Source information:

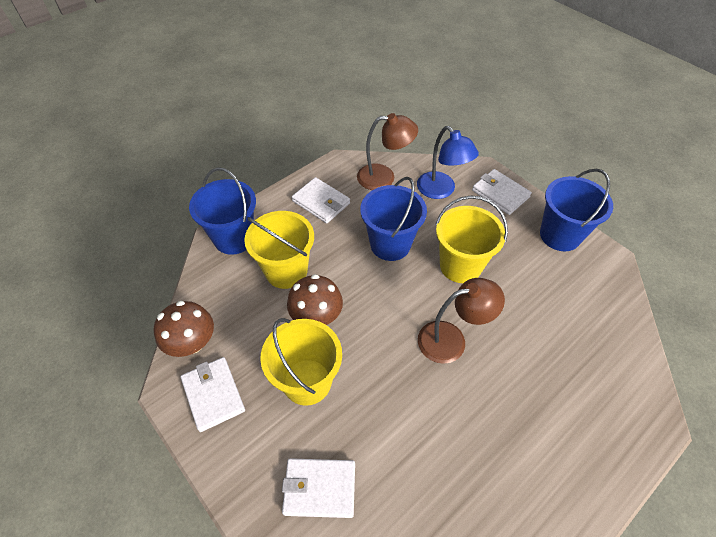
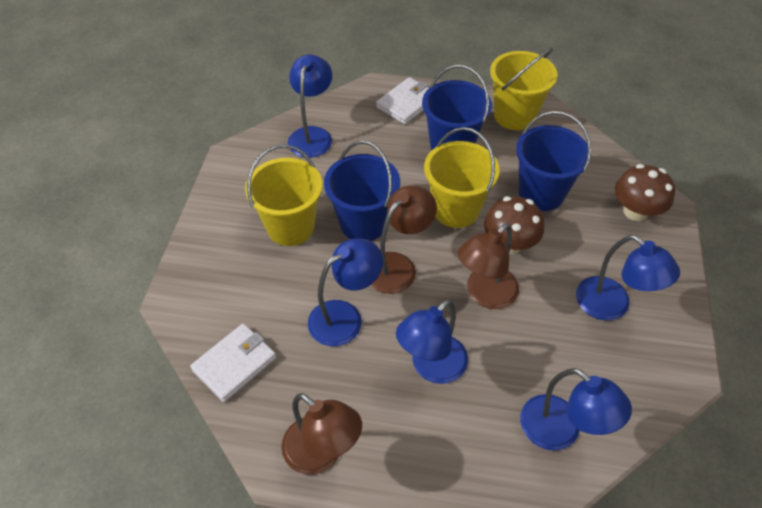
blue lamp: 1 -> 5
brown lamp: 2 -> 3
white wallet: 4 -> 2

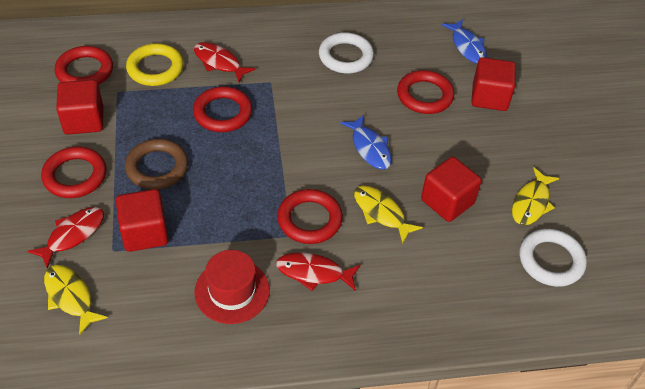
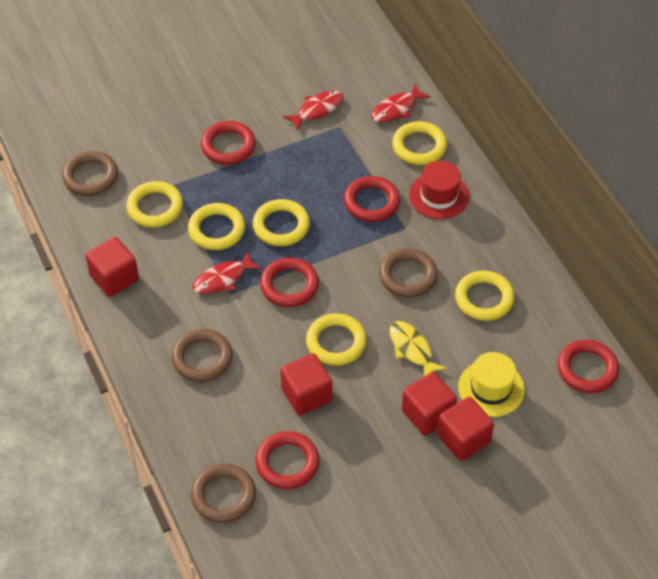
blue fish: 2 -> 0
brown ring: 1 -> 4
white ring: 2 -> 0
yellow fish: 3 -> 1
yellow hat: 0 -> 1
yellow ring: 1 -> 6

What the task requires: The result should be every entry, word for word, and no pictures.

Response to this task:
blue lamp: 1 -> 5
brown lamp: 2 -> 3
white wallet: 4 -> 2

blue fish: 2 -> 0
brown ring: 1 -> 4
white ring: 2 -> 0
yellow fish: 3 -> 1
yellow hat: 0 -> 1
yellow ring: 1 -> 6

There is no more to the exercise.